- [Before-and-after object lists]
<<<<

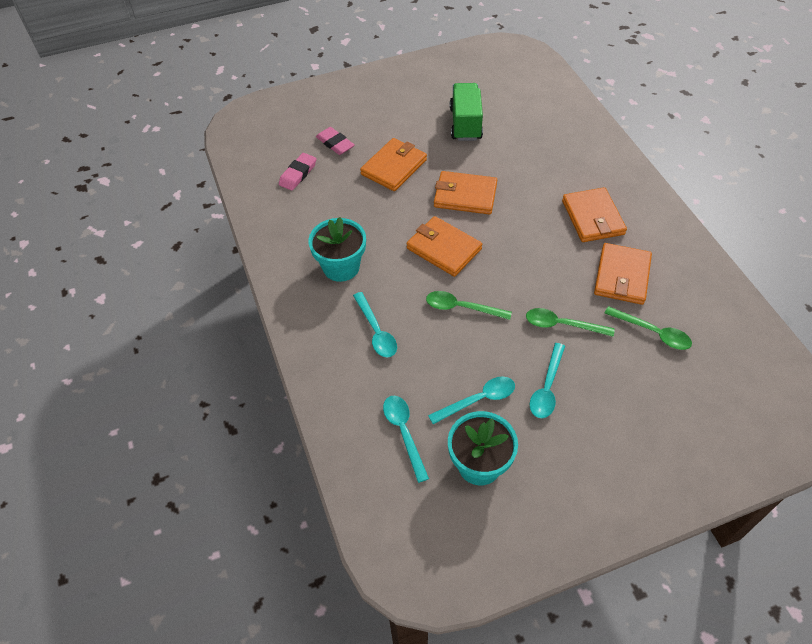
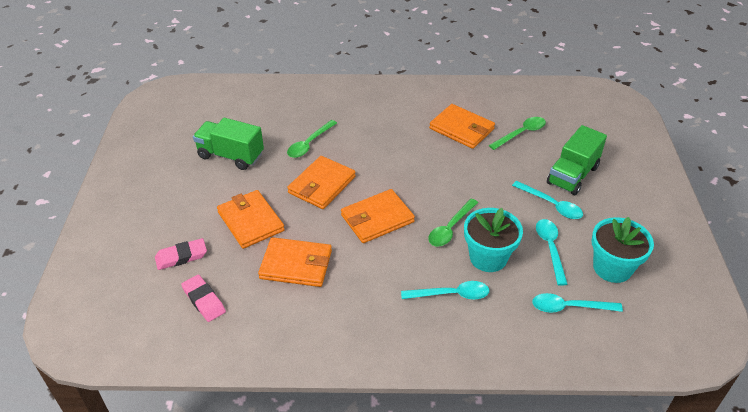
camera: 70 degrees left, 10 degrees down
(341, 267) = (359, 299): turquoise flower pot -> turquoise flower pot (488, 257)
(562, 325) = (494, 176): green spoon -> green spoon (309, 144)
(592, 217) = (394, 122): orange wallet -> orange wallet (296, 265)
(611, 399) = (572, 175): none -> green truck

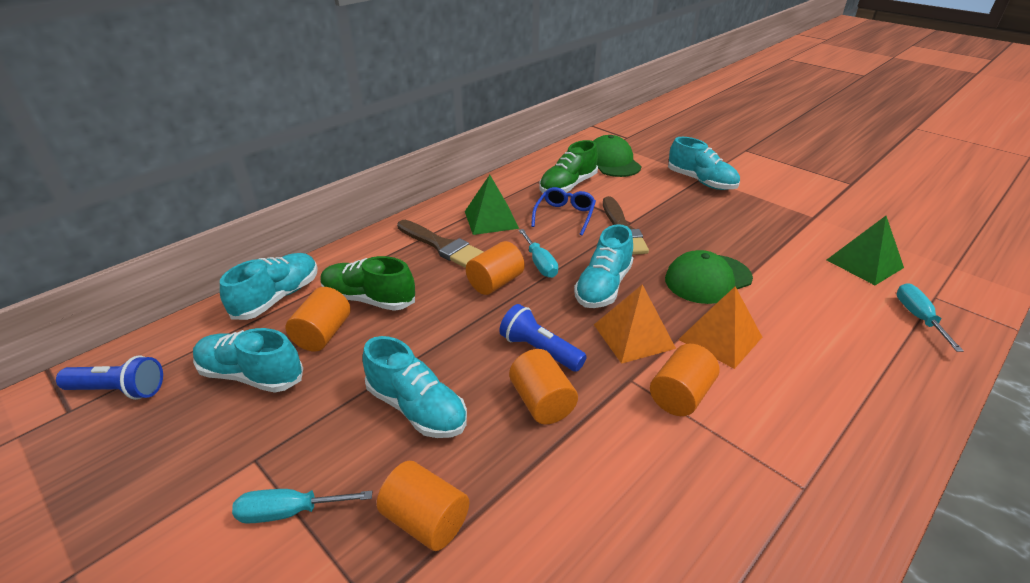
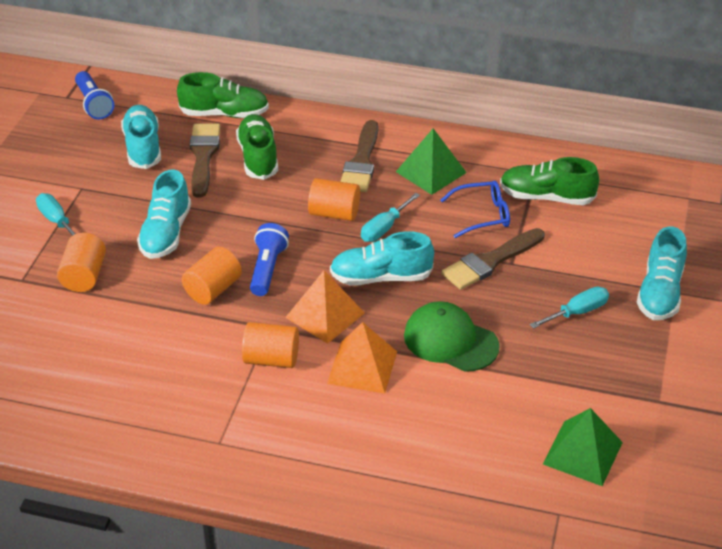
camera: 60 degrees right, 5 degrees up
(277, 298) = (224, 114): turquoise shoe -> green shoe
(323, 334) = (203, 156): orange cylinder -> brown brush
(612, 162) = (639, 211): green cap -> none
(918, 317) = (505, 500): turquoise screwdriver -> turquoise screwdriver (577, 312)

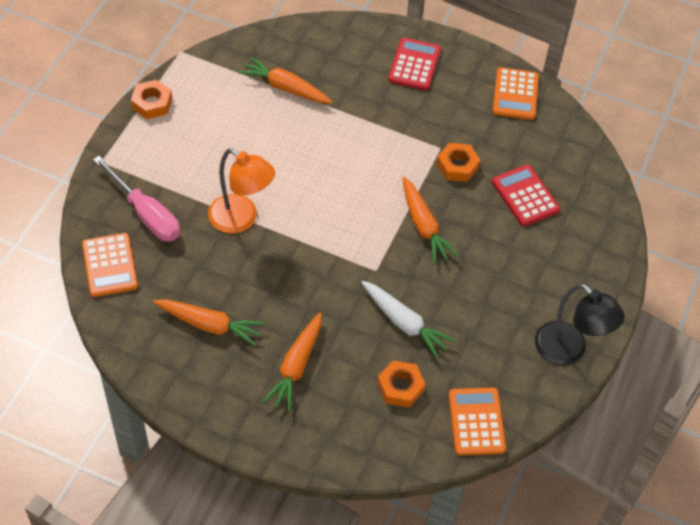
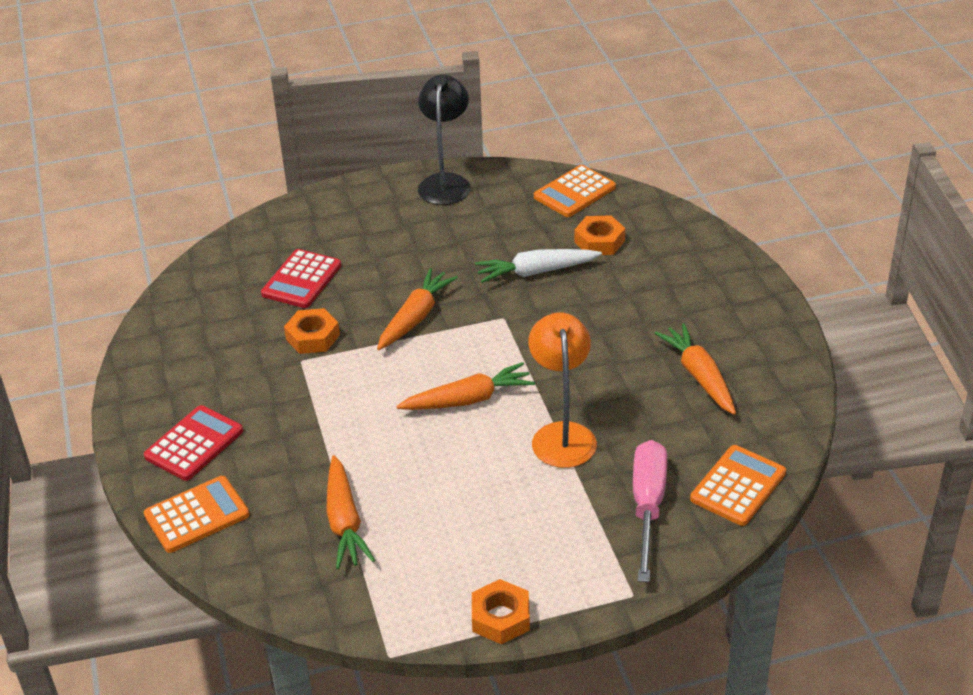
camera: 125 degrees left, 15 degrees down
(296, 366) = (663, 303): orange carrot -> orange carrot (468, 399)
(404, 323) = (536, 272): white carrot -> white carrot turned 105 degrees counterclockwise
(414, 65) = (194, 444): red calculator -> red calculator turned 150 degrees clockwise
(515, 94) = (164, 351): orange calculator -> orange calculator (197, 515)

>>>>

- [What is being asked]
Set down again, word for word, every line from the one with "(323, 334) = (203, 156): orange" to the one with "camera: 125 degrees left, 15 degrees down" in the entries above, and omit the pictures.

- [Answer to this task]
(323, 334) = (203, 156): orange cylinder -> brown brush
(612, 162) = (639, 211): green cap -> none
(918, 317) = (505, 500): turquoise screwdriver -> turquoise screwdriver (577, 312)

camera: 125 degrees left, 15 degrees down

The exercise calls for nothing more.